Task statement:
In the material below, count the lines with the word "STEPPER" and state that number only.

Provided records:

#####

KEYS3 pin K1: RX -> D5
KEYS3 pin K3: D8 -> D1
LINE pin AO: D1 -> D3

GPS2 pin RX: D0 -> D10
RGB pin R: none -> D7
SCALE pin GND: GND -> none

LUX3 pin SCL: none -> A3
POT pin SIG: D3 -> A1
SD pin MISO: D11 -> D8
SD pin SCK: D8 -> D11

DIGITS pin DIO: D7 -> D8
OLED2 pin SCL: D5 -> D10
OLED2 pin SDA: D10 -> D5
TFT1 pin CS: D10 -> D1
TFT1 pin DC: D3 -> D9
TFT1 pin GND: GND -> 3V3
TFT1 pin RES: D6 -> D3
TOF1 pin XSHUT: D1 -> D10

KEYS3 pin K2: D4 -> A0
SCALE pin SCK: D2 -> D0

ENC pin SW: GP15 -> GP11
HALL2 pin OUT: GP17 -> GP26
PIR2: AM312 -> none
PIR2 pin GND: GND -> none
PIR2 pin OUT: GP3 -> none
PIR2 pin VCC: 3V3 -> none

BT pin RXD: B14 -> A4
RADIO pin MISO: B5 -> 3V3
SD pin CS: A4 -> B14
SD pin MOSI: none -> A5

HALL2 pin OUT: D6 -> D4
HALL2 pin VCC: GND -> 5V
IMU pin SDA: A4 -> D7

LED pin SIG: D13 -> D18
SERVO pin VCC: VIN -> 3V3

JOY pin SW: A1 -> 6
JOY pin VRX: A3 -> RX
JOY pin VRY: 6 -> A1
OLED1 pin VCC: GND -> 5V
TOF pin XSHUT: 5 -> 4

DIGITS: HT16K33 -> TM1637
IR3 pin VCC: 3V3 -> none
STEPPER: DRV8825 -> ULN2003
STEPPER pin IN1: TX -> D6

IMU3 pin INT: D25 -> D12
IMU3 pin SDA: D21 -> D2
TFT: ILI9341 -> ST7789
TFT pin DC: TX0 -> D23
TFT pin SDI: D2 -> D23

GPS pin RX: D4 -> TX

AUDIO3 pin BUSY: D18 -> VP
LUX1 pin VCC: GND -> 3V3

#####

Output:
2